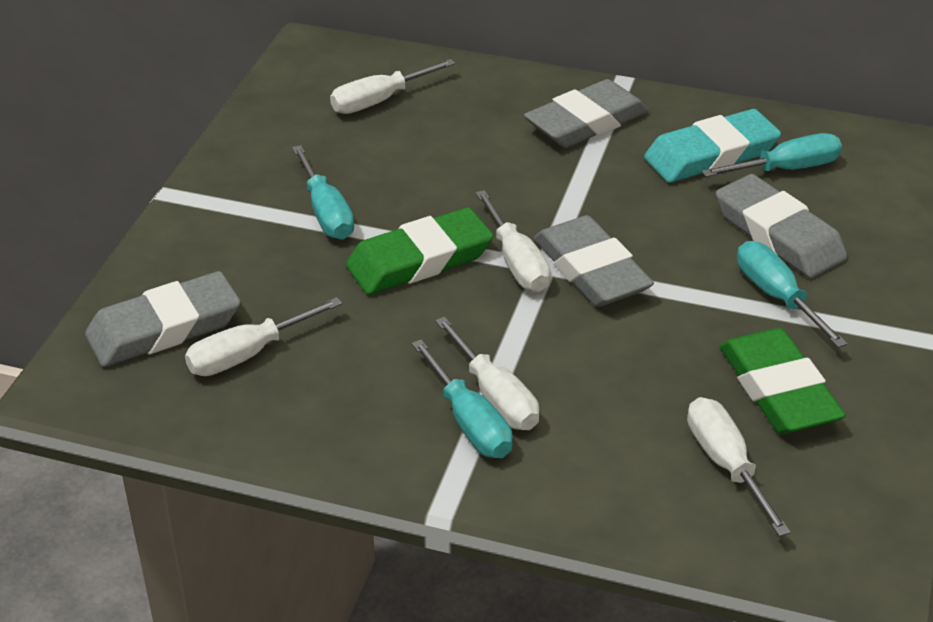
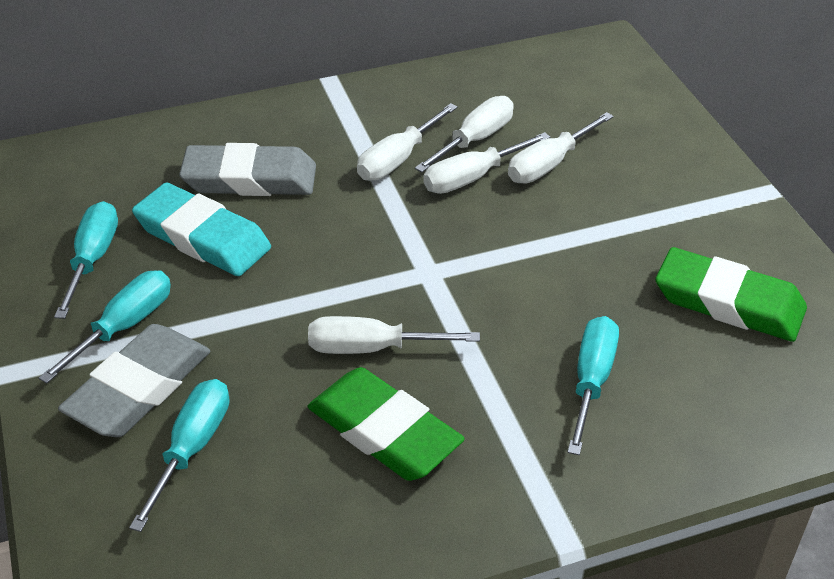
grey eraser: 4 -> 2

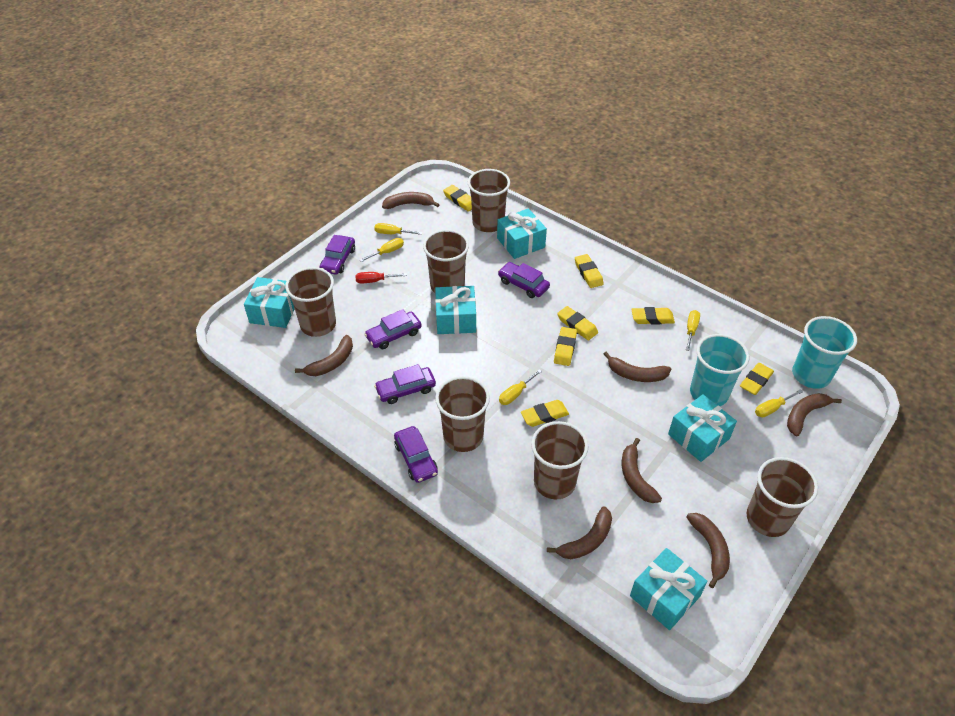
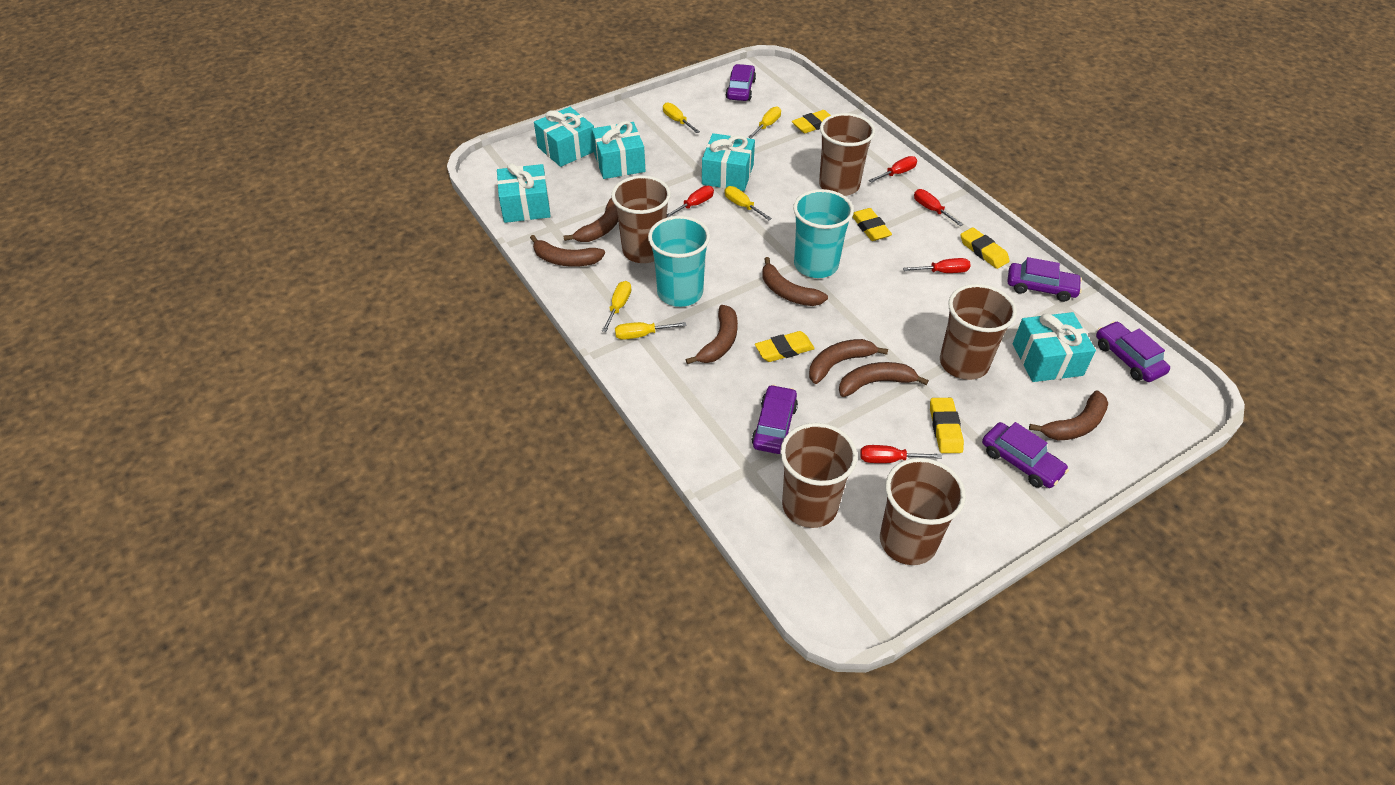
brown cup: 6 -> 5
red screwdriver: 1 -> 5
yellow eraser: 7 -> 5

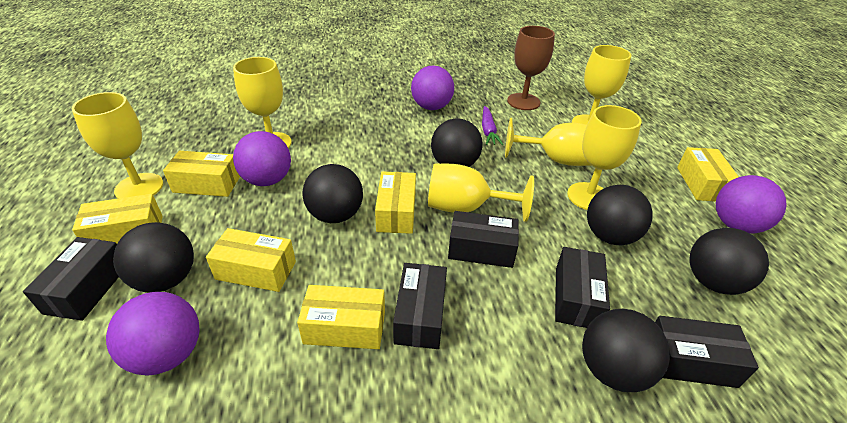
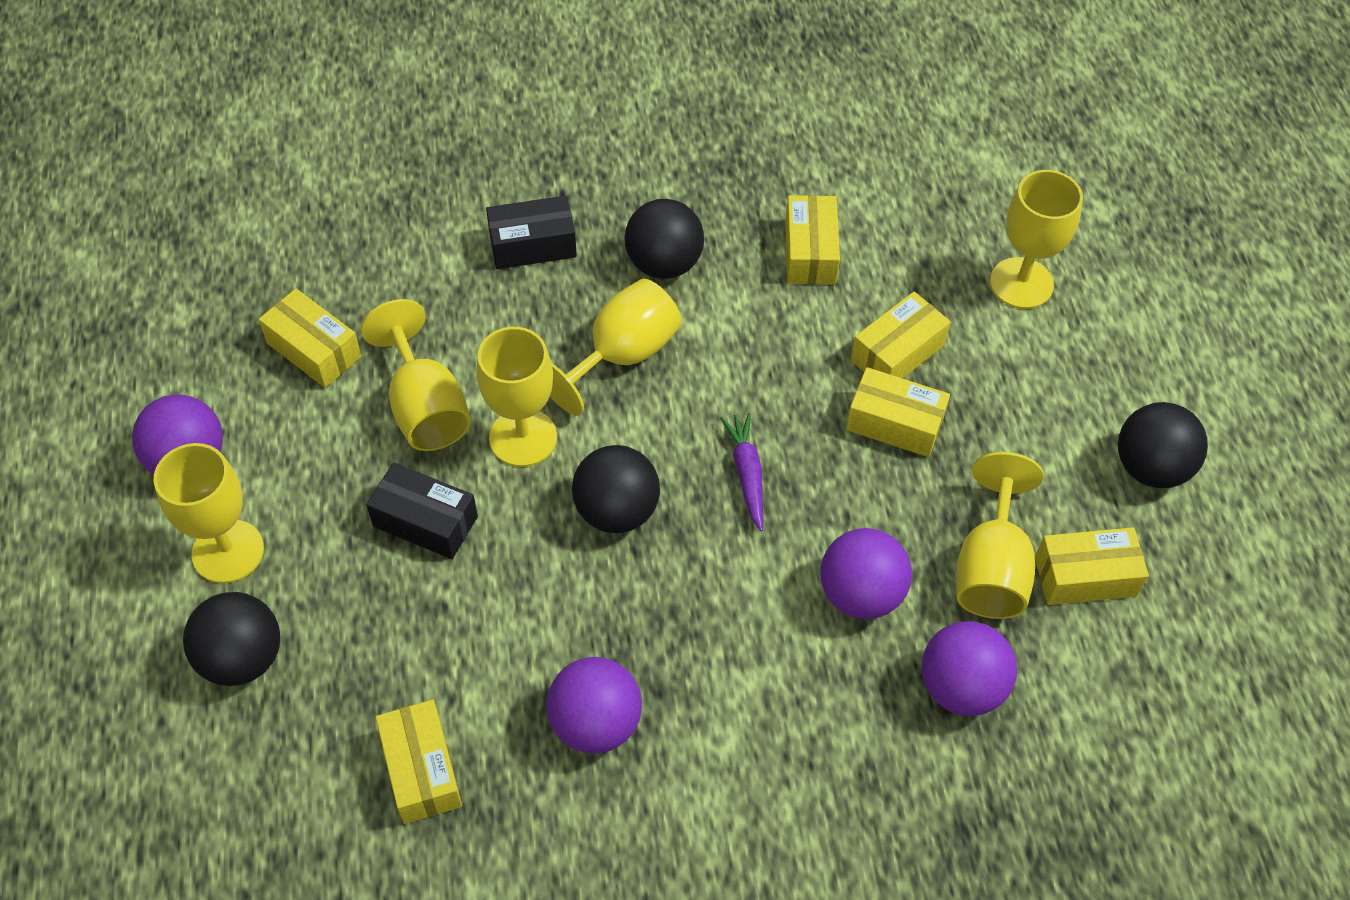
black ball: 6 -> 4
black box: 5 -> 2
brown goblet: 1 -> 0

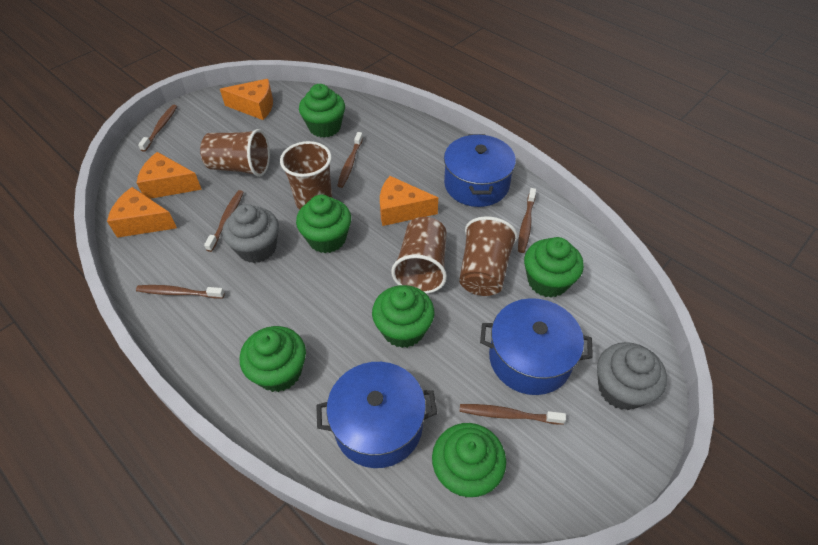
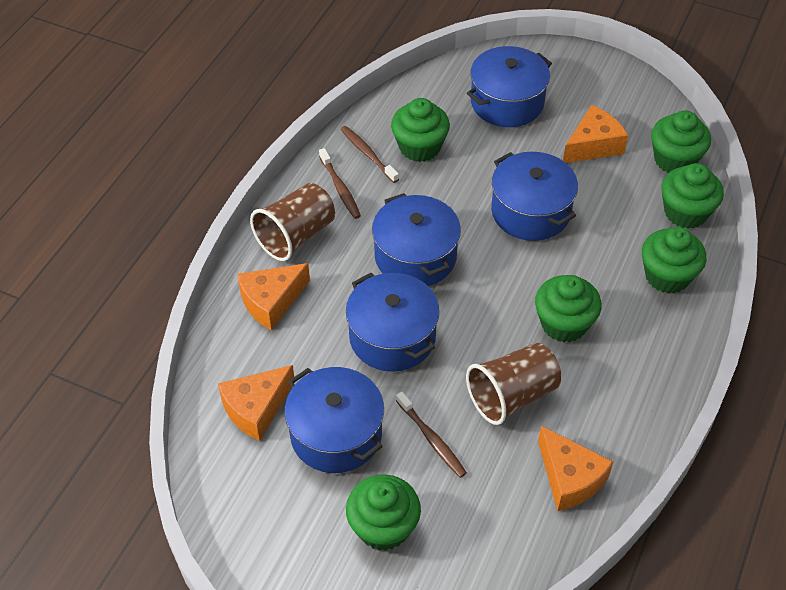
blue pot: 3 -> 5
brown cup: 4 -> 2
brown toothbrush: 6 -> 3
grey cupcake: 2 -> 0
+ + + + +
* Directive: Show, from the listing above, every line holding the word "brown".

* Solution below:
brown cup: 6 -> 5
brown goblet: 1 -> 0
brown cup: 4 -> 2
brown toothbrush: 6 -> 3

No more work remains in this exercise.